### [DATA EXCERPTS]
──────

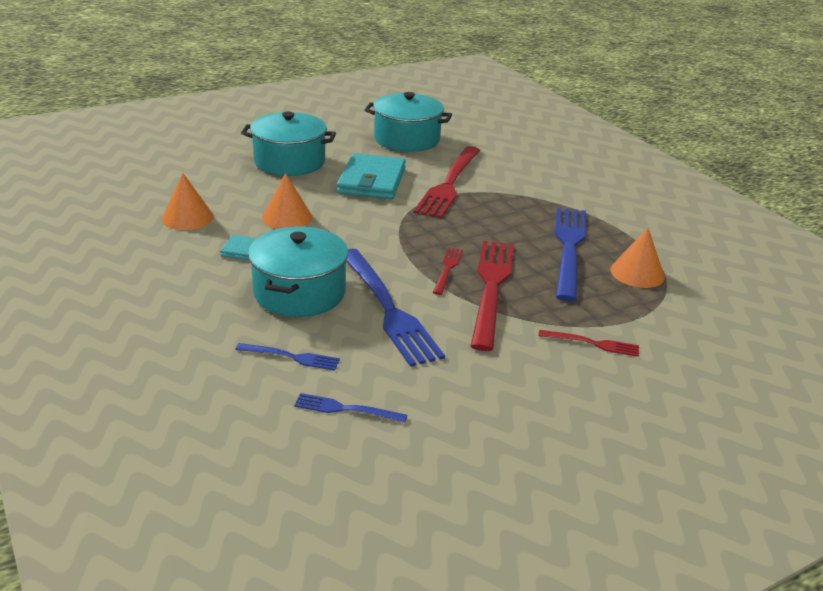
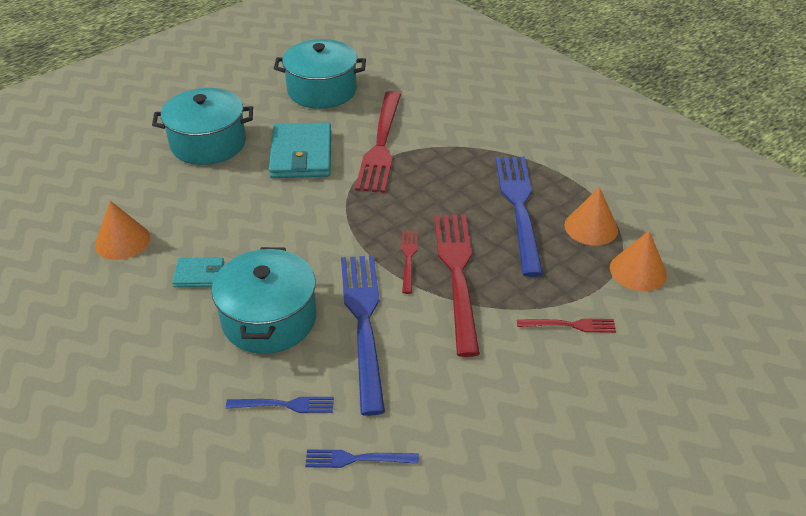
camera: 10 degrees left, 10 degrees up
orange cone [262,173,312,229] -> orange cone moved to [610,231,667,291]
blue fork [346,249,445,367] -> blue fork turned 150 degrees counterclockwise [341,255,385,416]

──────

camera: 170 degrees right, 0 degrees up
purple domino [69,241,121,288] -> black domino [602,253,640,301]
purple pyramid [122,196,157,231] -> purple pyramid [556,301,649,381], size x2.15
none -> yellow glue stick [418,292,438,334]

──────

### [INSTRUCTIONS TO FOLLOW]
Please, from the entries above, set down exactly the lines from the one containing "camera: 10 degrees left, 10 degrees up" through the one containing "blue fork [346,249,445,367]", and only those.

### [EXERCISE SOLUTION]
camera: 10 degrees left, 10 degrees up
orange cone [262,173,312,229] -> orange cone moved to [610,231,667,291]
blue fork [346,249,445,367] -> blue fork turned 150 degrees counterclockwise [341,255,385,416]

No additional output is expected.